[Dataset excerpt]
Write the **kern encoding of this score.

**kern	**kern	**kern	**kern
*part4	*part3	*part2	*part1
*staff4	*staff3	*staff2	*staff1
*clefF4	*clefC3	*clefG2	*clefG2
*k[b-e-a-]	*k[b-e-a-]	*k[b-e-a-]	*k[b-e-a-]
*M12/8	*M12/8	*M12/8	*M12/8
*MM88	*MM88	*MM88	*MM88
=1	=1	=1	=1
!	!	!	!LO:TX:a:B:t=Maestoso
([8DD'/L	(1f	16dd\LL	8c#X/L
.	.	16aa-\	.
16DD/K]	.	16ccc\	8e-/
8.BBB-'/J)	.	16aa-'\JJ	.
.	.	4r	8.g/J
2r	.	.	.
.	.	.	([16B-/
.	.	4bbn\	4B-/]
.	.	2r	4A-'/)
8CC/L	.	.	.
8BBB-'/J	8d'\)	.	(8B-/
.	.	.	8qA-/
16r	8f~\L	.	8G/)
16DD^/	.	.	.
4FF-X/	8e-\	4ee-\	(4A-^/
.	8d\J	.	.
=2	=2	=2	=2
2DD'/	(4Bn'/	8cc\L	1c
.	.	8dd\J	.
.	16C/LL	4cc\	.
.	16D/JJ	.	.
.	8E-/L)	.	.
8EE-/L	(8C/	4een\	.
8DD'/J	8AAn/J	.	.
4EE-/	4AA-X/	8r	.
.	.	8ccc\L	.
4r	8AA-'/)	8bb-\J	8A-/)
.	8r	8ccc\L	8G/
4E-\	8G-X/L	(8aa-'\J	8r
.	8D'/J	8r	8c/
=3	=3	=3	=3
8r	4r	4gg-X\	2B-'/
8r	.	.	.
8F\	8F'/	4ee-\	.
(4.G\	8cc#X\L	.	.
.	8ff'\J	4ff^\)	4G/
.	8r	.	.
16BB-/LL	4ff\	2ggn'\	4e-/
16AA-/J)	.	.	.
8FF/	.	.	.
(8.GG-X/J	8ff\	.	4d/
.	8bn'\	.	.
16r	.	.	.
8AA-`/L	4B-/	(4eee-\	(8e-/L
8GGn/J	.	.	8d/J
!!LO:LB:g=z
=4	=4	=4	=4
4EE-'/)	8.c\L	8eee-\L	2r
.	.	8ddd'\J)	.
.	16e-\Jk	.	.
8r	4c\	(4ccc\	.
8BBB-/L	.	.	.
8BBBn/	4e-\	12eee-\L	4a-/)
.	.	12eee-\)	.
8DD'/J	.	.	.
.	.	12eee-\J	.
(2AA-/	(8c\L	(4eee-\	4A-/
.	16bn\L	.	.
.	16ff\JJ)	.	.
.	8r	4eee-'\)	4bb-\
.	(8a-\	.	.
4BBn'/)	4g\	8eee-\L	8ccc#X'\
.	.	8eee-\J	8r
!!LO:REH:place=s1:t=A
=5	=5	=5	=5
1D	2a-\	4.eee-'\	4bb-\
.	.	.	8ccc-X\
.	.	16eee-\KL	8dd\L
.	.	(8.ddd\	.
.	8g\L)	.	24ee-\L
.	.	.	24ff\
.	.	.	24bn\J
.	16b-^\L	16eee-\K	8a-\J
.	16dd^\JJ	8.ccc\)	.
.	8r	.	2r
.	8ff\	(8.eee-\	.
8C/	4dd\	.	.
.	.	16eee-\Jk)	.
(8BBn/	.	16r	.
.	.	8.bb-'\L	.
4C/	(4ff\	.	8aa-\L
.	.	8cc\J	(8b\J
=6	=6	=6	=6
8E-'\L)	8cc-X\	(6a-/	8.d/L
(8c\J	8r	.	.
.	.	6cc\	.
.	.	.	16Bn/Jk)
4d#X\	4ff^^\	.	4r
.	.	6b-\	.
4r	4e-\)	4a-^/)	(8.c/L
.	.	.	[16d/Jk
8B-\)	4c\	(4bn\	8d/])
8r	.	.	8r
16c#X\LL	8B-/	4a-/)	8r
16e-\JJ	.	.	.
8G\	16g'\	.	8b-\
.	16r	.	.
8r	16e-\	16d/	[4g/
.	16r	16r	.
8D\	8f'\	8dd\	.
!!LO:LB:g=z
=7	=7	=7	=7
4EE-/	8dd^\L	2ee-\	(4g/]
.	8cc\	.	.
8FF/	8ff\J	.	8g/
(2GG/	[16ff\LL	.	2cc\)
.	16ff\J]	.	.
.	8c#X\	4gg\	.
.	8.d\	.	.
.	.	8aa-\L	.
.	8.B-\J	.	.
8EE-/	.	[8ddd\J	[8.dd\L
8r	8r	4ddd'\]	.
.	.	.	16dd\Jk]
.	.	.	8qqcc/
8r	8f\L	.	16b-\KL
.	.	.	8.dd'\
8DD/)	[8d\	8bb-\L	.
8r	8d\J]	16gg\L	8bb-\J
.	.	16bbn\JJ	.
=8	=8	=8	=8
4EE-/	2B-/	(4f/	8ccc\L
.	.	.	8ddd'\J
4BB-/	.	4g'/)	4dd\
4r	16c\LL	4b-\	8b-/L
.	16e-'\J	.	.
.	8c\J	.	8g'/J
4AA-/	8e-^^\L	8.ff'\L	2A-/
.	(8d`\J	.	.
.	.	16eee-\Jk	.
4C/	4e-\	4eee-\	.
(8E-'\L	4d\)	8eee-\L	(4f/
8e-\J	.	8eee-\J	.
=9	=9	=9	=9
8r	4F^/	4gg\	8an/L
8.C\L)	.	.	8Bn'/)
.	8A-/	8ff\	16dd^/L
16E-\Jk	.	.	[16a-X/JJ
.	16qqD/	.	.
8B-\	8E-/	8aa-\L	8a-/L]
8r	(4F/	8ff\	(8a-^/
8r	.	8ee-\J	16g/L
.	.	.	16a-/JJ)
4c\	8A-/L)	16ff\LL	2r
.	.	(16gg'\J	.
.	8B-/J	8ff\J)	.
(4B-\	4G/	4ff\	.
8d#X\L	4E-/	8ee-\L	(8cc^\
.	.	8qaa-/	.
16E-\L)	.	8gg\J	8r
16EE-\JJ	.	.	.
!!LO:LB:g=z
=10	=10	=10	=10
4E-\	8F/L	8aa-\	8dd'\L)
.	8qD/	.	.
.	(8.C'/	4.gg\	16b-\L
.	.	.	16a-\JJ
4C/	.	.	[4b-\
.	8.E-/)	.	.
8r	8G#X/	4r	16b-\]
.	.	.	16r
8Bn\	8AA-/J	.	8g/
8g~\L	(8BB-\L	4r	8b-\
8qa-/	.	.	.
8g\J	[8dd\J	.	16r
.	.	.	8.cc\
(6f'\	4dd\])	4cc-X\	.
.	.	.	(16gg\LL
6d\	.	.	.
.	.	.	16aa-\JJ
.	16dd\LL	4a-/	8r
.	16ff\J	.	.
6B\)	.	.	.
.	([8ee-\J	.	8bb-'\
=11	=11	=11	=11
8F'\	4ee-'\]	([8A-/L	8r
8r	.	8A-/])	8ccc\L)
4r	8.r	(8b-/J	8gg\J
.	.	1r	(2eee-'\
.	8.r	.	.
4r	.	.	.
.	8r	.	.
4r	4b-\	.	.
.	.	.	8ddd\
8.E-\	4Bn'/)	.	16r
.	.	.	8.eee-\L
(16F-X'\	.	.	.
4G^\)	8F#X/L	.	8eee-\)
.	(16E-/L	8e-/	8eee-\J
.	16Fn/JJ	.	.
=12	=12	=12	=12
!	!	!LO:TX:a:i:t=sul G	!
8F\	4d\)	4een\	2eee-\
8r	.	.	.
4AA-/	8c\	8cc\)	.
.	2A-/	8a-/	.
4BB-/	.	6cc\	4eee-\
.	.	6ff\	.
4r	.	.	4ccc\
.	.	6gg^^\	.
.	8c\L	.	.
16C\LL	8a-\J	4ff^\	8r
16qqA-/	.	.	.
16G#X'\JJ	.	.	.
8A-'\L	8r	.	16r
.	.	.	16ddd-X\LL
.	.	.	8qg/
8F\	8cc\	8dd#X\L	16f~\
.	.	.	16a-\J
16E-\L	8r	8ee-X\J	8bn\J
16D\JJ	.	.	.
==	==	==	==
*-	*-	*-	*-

* Aim
Gather every line in the entries above that contains the string "kern", matching case exactly. Copy each such line in full.

* Written answer
Write the **kern encoding of this score.
**kern	**kern	**kern	**kern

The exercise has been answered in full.